● **EXERCISE**: Below are the records; pull every line that includes "orange".

Stored items from a collection
[Start of section]
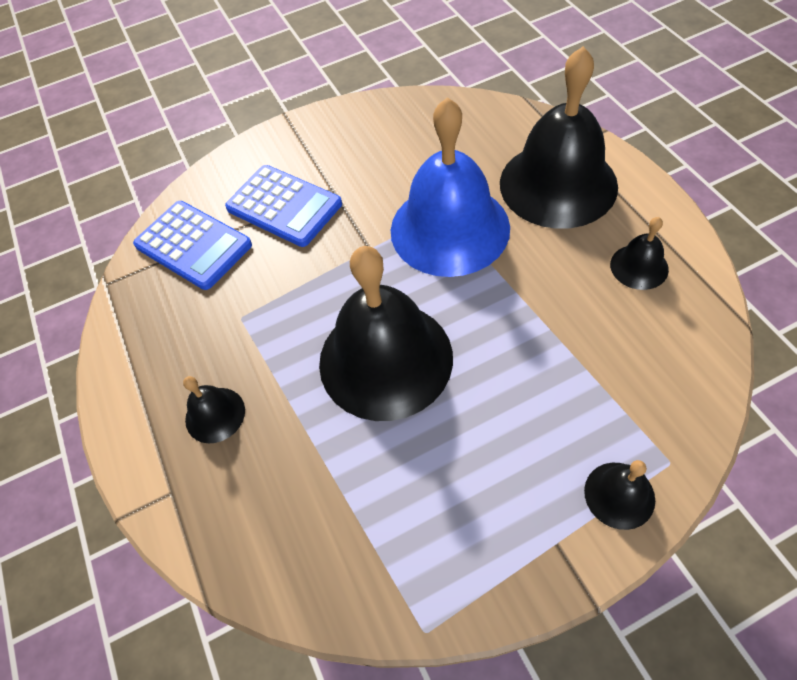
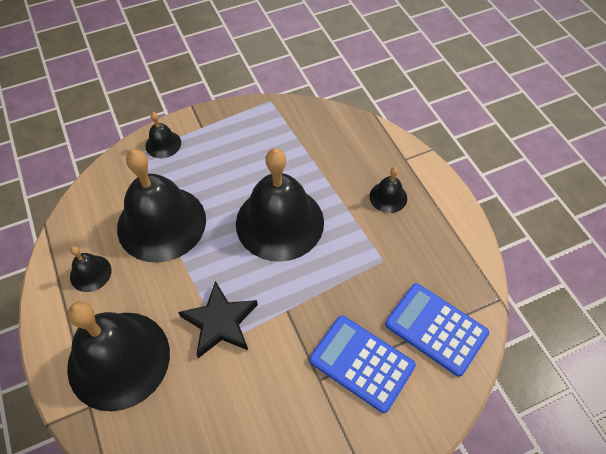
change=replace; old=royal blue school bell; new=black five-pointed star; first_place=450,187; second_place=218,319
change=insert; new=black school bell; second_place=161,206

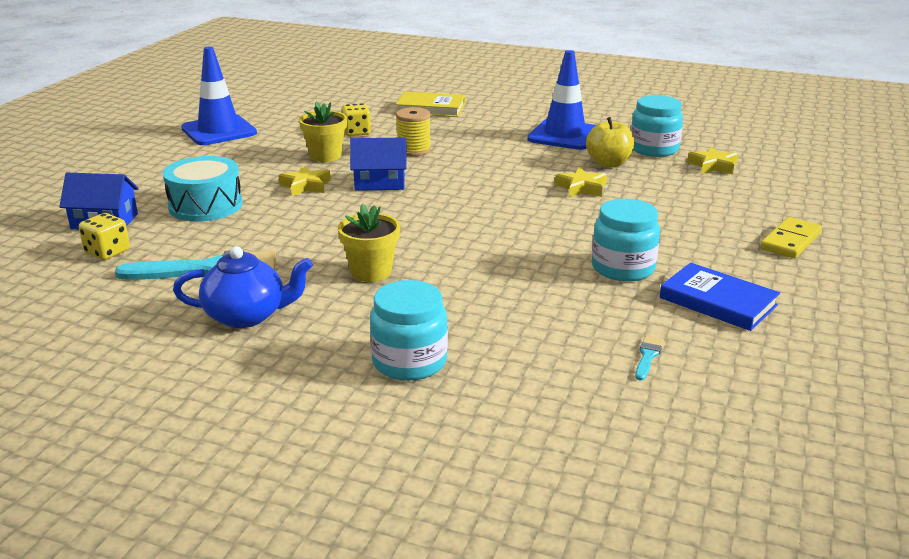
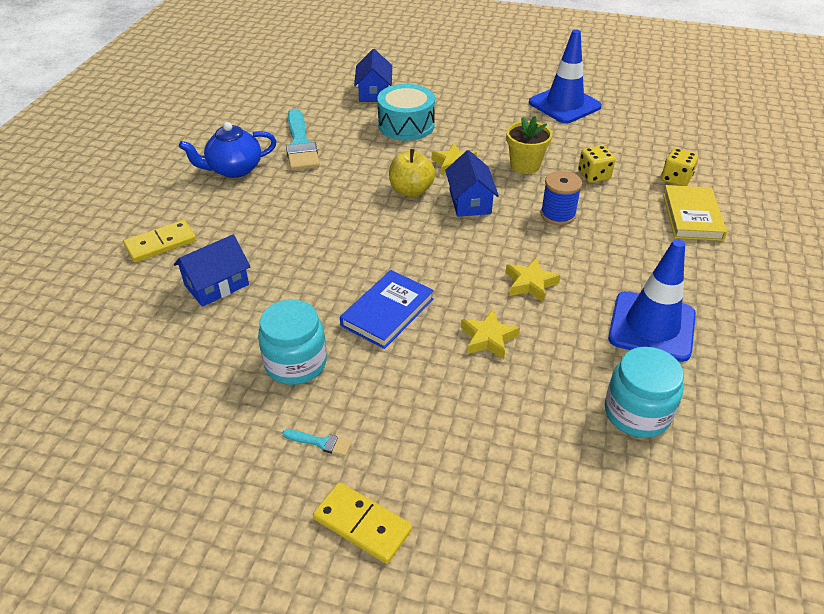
change=recolor; old=golden spool; new=royal blue spool; first_place=413,132; second_place=561,198
change=move; old=golden apple; first_place=610,142; second_place=412,173
change=move; old=golden five-pointed star; first_place=712,161; second_place=533,280
change=delete; old=golden flower pot; first_place=369,243
change=move; old=golden dice; first_place=104,236; second_place=679,167
change=rotate; old=royal blue teapot; first_place=243,287; second_place=228,150; degrees=75
change=move; old=royal blue book; first_place=720,297; second_place=387,309
change=replace; old=teal jar; new=golden domino; first_place=409,330; second_place=159,241
change=move; old=teal paintbrush; first_place=649,358; second_place=317,442
change=insert; new=royal blue toy house; second_place=212,270

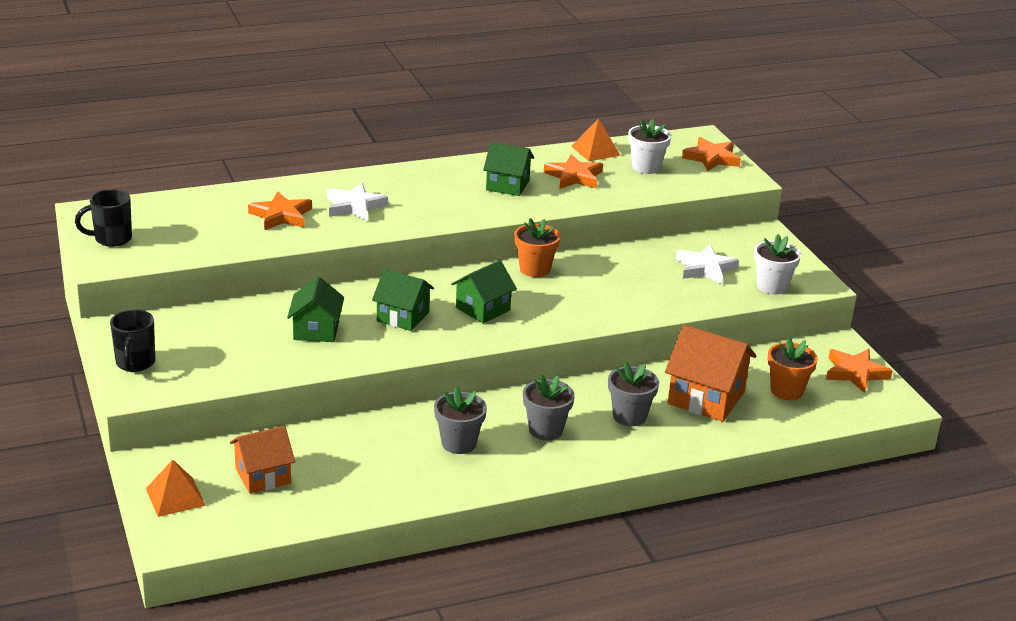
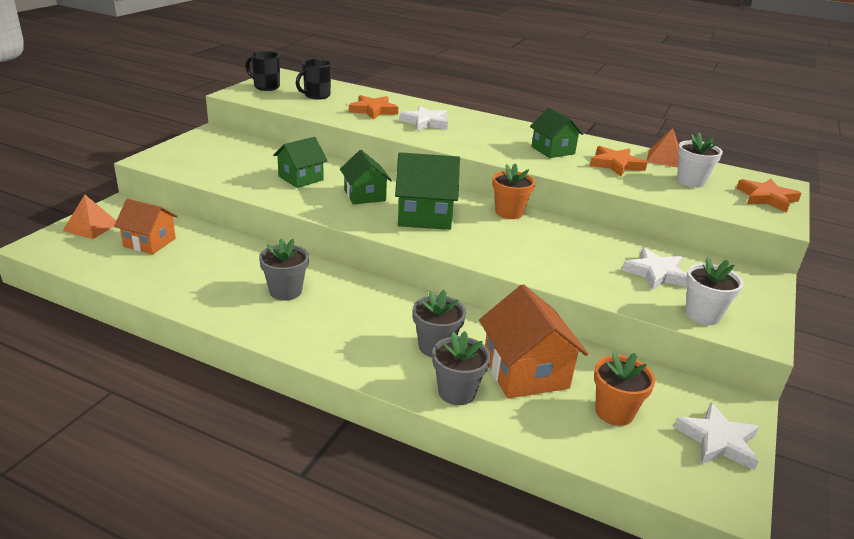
change=resize; old=green toy house; first_place=484,291; second_place=427,191; factor=1.5
change=move; old=black tea mug; first_place=132,340; second_place=313,79
change=recolor; old=orange five-pointed star; new=pure white five-pointed star; first_place=859,371; second_place=716,436
change=move; old=grey flower pot; first_place=549,407; second_place=461,368

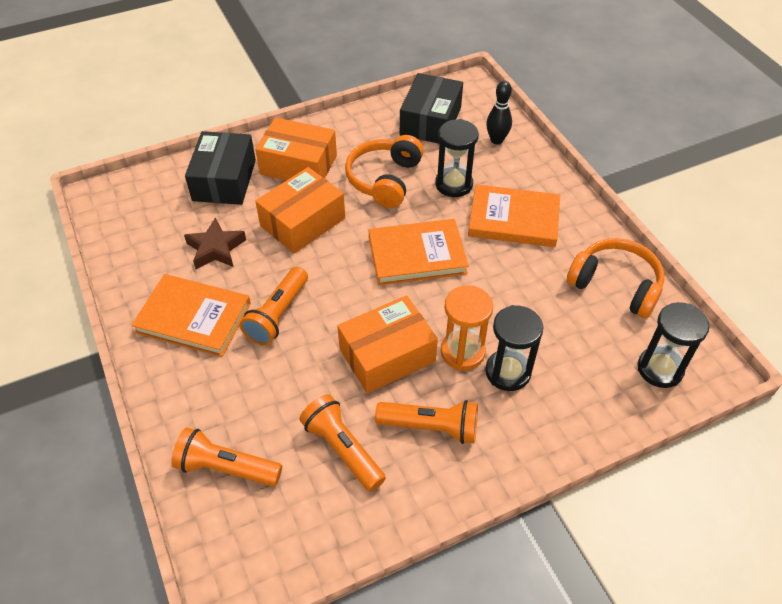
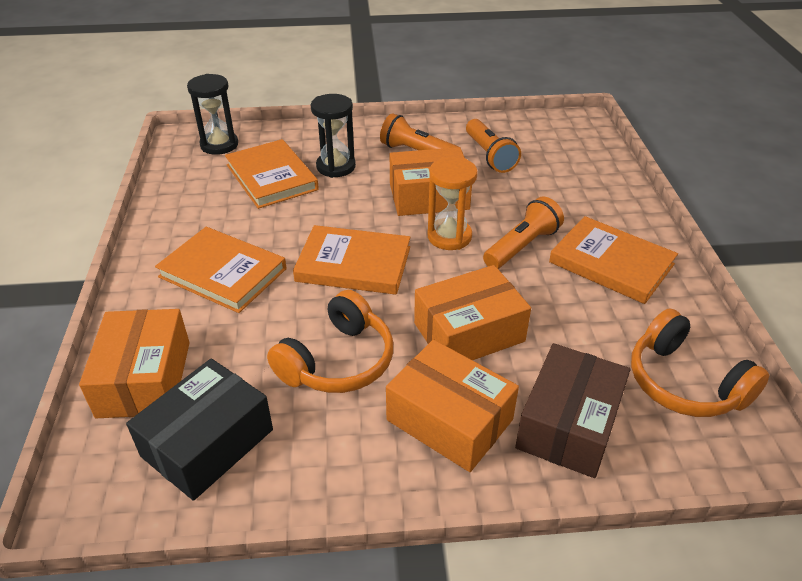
change=replace; old=black bowling pin; new=orange package; first_place=499,113; second_place=134,363
change=delete; old=black sandglass; first_place=457,158
change=recolor; old=black package; new=russet package; first_place=220,168; second_place=572,410
change=delete; old=russet five-pointed star; first_place=215,243
change=move; old=orange headphones; first_place=615,278; second_place=700,362
change=move; old=orange sandglass; first_place=467,327; second_place=452,203
change=delete; old=orange torch; first_place=227,456
change=insert; new=orange book; second_place=272,174

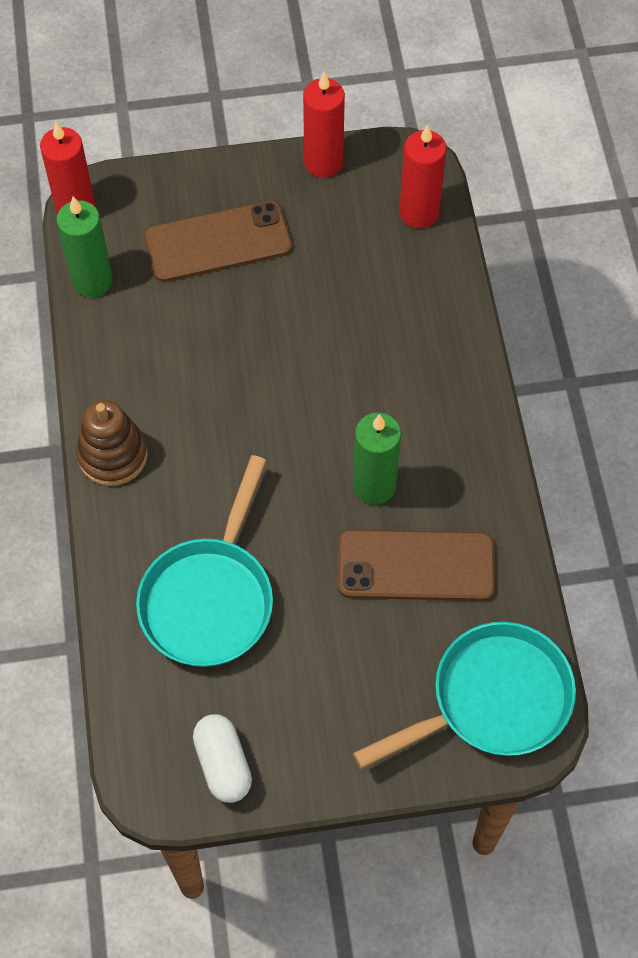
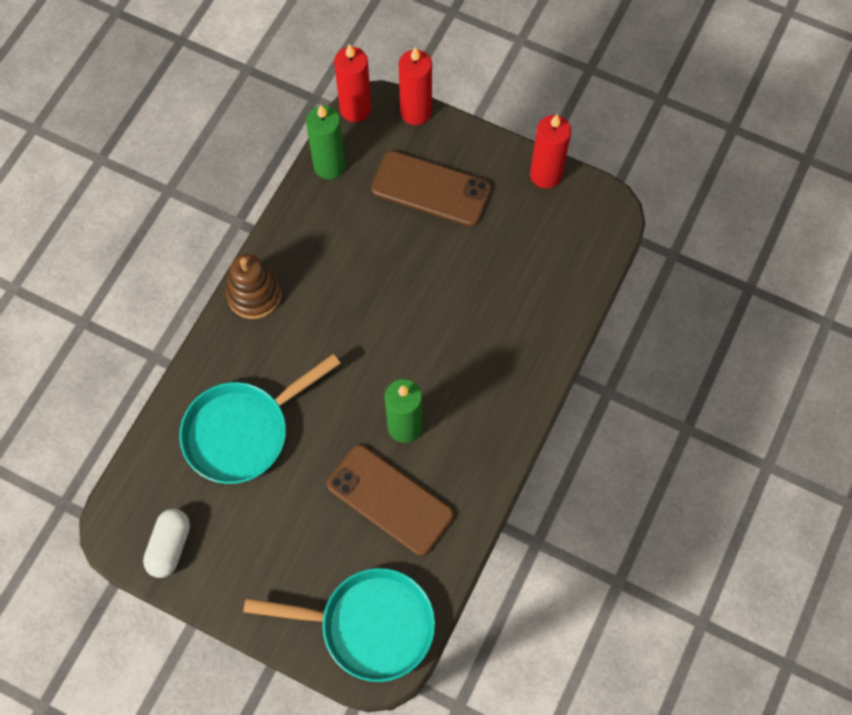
change=move; old=crimson pillar candle; first_place=423,176; second_place=415,86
[End of section]
● **SOLUTION FOR THIS EXERCISE**:
change=recolor; old=orange five-pointed star; new=pure white five-pointed star; first_place=859,371; second_place=716,436
change=replace; old=black bowling pin; new=orange package; first_place=499,113; second_place=134,363
change=move; old=orange headphones; first_place=615,278; second_place=700,362
change=move; old=orange sandglass; first_place=467,327; second_place=452,203
change=delete; old=orange torch; first_place=227,456
change=insert; new=orange book; second_place=272,174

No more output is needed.